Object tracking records
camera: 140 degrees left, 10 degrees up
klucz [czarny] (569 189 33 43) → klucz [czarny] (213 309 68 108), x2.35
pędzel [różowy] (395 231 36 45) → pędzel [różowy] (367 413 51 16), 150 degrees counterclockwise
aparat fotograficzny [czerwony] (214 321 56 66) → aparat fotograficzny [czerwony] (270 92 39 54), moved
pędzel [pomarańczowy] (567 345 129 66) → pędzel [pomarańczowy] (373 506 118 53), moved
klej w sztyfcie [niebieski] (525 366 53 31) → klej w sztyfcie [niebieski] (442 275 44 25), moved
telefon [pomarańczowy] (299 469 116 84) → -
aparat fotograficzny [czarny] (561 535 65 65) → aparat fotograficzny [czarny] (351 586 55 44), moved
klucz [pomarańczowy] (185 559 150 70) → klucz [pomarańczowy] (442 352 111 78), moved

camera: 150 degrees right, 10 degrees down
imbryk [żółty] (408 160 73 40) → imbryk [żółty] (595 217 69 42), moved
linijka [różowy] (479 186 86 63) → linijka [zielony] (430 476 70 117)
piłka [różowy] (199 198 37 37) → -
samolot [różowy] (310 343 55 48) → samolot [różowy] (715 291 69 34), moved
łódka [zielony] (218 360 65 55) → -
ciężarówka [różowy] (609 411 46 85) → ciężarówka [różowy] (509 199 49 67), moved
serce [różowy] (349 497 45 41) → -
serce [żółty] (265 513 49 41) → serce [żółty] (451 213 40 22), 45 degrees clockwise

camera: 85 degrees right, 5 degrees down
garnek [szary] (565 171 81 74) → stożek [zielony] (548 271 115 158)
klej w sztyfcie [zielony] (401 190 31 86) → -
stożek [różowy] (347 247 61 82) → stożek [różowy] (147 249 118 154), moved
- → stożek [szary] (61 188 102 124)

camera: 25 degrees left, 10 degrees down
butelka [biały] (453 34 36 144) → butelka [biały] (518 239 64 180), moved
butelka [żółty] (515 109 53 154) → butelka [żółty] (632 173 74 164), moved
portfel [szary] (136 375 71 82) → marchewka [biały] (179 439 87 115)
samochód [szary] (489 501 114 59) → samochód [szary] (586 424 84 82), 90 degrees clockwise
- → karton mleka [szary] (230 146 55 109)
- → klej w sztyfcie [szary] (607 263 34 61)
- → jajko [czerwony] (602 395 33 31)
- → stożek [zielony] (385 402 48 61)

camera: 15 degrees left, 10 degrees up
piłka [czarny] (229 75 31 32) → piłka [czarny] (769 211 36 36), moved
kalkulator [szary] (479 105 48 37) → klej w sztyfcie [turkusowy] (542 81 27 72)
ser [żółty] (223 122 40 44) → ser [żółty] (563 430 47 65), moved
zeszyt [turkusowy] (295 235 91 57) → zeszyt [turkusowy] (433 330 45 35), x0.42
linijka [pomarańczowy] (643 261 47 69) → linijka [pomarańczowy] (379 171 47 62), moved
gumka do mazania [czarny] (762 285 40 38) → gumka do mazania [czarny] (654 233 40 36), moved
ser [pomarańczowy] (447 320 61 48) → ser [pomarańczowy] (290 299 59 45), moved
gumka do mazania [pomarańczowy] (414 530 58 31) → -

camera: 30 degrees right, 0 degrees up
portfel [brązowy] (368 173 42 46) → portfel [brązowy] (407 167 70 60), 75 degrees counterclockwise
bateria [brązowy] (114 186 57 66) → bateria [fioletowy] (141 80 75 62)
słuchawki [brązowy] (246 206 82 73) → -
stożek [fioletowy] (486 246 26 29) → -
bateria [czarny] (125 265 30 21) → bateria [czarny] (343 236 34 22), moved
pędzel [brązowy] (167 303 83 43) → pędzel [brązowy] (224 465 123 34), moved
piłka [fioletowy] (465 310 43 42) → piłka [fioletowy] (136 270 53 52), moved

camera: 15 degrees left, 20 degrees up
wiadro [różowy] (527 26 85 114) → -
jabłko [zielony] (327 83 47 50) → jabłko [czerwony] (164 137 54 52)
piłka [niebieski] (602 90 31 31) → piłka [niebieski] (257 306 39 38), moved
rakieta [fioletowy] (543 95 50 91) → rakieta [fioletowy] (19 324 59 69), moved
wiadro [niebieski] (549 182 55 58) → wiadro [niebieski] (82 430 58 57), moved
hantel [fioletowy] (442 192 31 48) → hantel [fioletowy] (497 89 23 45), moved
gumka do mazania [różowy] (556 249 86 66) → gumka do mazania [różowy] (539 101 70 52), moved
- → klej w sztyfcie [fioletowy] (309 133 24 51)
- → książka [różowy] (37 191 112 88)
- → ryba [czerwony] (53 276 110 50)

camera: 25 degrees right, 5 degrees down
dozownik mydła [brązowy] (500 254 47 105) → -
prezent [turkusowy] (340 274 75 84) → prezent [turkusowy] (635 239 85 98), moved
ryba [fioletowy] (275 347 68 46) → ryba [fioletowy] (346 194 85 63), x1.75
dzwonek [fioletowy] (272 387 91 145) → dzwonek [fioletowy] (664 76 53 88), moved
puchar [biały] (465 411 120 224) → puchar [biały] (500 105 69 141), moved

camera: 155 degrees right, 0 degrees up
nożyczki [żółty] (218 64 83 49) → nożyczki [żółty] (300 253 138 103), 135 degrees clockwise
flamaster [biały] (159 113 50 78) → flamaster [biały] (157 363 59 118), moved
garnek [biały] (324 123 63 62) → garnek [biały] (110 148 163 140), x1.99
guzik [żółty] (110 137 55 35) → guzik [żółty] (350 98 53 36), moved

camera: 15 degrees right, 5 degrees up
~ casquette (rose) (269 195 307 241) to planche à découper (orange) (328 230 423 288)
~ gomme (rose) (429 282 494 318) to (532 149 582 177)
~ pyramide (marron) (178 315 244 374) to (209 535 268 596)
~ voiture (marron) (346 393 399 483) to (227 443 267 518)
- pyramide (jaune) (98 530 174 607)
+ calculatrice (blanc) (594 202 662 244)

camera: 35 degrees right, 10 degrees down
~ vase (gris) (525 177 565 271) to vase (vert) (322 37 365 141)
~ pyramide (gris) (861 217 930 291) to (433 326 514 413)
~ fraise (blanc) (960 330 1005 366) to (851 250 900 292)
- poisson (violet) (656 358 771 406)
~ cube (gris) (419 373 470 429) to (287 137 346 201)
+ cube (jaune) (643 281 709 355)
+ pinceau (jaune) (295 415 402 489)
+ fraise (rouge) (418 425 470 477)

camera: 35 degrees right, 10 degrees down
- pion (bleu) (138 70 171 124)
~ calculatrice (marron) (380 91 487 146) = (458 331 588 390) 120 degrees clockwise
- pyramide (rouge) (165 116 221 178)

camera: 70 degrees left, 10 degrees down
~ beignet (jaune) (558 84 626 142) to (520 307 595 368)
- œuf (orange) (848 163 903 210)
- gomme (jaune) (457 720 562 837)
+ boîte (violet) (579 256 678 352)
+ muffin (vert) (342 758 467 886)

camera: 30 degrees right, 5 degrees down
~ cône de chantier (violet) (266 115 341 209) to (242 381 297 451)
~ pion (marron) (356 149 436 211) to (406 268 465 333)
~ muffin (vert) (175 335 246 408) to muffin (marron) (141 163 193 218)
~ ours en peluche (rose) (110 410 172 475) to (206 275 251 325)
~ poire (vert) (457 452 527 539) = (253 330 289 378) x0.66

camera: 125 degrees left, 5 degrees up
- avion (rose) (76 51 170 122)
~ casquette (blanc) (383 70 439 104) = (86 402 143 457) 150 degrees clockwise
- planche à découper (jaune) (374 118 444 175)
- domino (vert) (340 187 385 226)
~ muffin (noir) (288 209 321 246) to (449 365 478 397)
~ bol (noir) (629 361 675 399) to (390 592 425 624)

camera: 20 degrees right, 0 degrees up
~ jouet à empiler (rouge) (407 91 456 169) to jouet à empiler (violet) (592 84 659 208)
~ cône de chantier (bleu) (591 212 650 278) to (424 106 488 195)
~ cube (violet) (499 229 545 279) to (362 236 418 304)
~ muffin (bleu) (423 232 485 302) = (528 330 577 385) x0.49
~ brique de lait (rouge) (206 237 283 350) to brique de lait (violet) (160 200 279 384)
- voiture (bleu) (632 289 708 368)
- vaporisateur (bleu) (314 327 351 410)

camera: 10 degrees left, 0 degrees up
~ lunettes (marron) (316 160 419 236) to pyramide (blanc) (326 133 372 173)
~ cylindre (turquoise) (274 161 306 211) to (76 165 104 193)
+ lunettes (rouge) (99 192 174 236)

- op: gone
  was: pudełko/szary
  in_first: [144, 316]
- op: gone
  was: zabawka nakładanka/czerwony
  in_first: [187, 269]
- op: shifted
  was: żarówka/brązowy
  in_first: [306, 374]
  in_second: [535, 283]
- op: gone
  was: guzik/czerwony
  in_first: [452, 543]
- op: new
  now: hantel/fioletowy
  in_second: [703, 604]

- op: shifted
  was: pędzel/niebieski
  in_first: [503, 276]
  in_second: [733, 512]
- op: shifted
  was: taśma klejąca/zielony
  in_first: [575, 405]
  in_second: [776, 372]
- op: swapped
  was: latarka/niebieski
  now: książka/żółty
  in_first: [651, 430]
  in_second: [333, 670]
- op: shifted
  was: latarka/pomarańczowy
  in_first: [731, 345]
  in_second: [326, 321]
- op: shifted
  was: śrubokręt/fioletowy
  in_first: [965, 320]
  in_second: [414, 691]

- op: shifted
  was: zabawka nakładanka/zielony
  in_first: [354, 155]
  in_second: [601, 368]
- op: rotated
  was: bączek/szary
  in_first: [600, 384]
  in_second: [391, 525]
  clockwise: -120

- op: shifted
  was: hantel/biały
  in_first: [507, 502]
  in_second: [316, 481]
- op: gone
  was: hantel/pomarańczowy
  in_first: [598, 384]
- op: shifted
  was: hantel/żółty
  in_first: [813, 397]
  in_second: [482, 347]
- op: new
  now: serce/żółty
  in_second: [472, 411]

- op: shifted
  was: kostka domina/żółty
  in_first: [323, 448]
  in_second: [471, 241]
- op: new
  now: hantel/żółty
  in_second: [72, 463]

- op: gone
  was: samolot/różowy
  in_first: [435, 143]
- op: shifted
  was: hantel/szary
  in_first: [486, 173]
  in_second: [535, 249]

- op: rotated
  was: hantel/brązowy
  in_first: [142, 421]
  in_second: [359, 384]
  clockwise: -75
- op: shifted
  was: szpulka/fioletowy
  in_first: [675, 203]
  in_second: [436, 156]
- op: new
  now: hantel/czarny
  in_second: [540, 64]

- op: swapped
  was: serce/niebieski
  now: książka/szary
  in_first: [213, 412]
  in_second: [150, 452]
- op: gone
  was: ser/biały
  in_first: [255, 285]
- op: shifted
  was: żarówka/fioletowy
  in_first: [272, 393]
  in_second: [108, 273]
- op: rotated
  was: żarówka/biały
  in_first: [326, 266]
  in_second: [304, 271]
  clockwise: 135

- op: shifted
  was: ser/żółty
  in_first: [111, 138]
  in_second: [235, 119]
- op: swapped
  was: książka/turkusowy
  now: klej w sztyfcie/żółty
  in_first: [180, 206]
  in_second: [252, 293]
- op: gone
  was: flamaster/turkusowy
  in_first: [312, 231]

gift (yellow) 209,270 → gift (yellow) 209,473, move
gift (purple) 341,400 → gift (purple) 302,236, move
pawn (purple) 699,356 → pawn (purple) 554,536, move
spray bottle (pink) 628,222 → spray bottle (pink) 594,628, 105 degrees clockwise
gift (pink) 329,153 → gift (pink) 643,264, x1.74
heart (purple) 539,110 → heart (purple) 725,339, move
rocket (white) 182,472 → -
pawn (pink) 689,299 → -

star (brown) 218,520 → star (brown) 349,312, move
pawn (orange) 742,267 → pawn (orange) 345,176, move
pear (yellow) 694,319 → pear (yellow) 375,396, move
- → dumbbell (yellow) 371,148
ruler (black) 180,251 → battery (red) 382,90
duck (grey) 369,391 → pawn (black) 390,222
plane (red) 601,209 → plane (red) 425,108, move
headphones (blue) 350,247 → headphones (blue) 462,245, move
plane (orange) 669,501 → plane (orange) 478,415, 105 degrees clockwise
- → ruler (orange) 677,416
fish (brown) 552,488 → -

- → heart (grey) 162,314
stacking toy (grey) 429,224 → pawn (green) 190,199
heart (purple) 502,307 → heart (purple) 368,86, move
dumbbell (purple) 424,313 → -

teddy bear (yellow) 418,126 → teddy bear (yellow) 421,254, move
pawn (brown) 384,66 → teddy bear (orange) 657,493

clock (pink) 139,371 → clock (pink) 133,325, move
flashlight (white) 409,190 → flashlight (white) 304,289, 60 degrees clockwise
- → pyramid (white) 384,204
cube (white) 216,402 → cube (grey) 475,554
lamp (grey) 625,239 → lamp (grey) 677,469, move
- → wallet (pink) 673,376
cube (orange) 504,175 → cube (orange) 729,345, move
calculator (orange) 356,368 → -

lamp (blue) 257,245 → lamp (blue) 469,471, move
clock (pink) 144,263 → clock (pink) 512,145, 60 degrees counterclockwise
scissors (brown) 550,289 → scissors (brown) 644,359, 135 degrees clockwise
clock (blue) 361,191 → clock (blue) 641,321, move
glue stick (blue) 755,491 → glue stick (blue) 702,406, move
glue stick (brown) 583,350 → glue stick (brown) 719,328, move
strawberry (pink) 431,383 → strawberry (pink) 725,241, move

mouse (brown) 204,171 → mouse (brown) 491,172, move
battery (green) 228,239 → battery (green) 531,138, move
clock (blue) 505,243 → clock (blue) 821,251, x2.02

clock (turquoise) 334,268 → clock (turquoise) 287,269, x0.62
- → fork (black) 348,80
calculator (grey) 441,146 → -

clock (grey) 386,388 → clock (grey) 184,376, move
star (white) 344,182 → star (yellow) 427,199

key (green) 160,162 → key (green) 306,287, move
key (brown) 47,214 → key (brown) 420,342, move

▶ **Exercise goal**: From the data above, reproduce word for word the lines running from the line with "aparat fotograficzny [czerwony] (214" to the line with "aparat fotograficzny [czarny] (561", ends included.

▶ **Problem solution**:
aparat fotograficzny [czerwony] (214 321 56 66) → aparat fotograficzny [czerwony] (270 92 39 54), moved
pędzel [pomarańczowy] (567 345 129 66) → pędzel [pomarańczowy] (373 506 118 53), moved
klej w sztyfcie [niebieski] (525 366 53 31) → klej w sztyfcie [niebieski] (442 275 44 25), moved
telefon [pomarańczowy] (299 469 116 84) → -
aparat fotograficzny [czarny] (561 535 65 65) → aparat fotograficzny [czarny] (351 586 55 44), moved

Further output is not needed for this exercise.